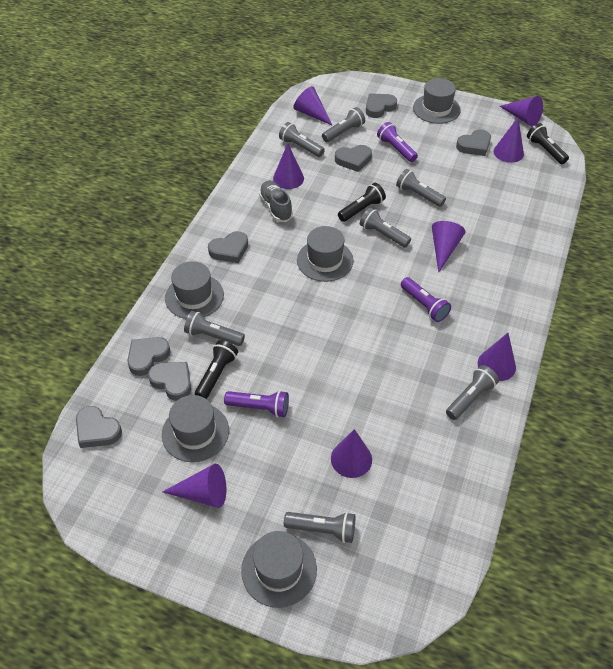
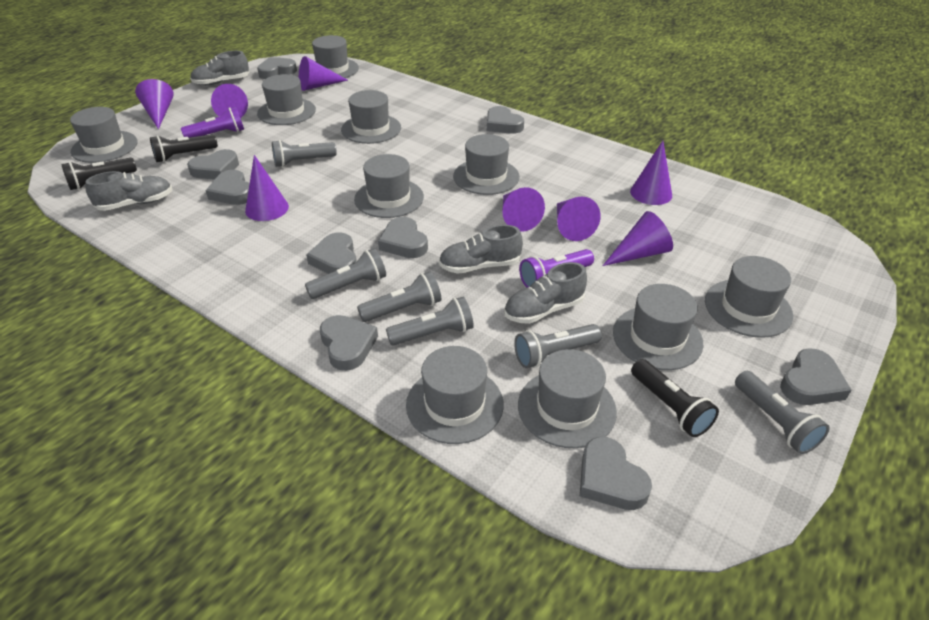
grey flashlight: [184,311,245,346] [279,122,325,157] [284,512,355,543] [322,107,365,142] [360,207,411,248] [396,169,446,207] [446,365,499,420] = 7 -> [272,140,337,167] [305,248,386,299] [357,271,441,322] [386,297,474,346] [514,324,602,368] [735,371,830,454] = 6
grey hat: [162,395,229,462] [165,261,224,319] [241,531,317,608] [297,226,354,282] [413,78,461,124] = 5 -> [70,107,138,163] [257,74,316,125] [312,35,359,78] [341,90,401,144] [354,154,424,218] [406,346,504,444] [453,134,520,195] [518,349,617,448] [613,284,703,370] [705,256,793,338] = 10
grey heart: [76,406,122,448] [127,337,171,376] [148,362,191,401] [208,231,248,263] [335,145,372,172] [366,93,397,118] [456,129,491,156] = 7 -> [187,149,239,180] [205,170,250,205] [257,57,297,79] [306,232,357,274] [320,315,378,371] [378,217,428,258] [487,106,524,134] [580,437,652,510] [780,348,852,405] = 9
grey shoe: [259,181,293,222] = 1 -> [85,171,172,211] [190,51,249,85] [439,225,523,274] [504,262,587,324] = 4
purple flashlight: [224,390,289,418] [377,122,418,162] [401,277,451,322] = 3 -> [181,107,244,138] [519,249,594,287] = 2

------------------------------------------------------------

» Job
Make a word-for-word copy of the entries, without any pictures.

» Written answer
grey flashlight: [184,311,245,346] [279,122,325,157] [284,512,355,543] [322,107,365,142] [360,207,411,248] [396,169,446,207] [446,365,499,420] = 7 -> [272,140,337,167] [305,248,386,299] [357,271,441,322] [386,297,474,346] [514,324,602,368] [735,371,830,454] = 6
grey hat: [162,395,229,462] [165,261,224,319] [241,531,317,608] [297,226,354,282] [413,78,461,124] = 5 -> [70,107,138,163] [257,74,316,125] [312,35,359,78] [341,90,401,144] [354,154,424,218] [406,346,504,444] [453,134,520,195] [518,349,617,448] [613,284,703,370] [705,256,793,338] = 10
grey heart: [76,406,122,448] [127,337,171,376] [148,362,191,401] [208,231,248,263] [335,145,372,172] [366,93,397,118] [456,129,491,156] = 7 -> [187,149,239,180] [205,170,250,205] [257,57,297,79] [306,232,357,274] [320,315,378,371] [378,217,428,258] [487,106,524,134] [580,437,652,510] [780,348,852,405] = 9
grey shoe: [259,181,293,222] = 1 -> [85,171,172,211] [190,51,249,85] [439,225,523,274] [504,262,587,324] = 4
purple flashlight: [224,390,289,418] [377,122,418,162] [401,277,451,322] = 3 -> [181,107,244,138] [519,249,594,287] = 2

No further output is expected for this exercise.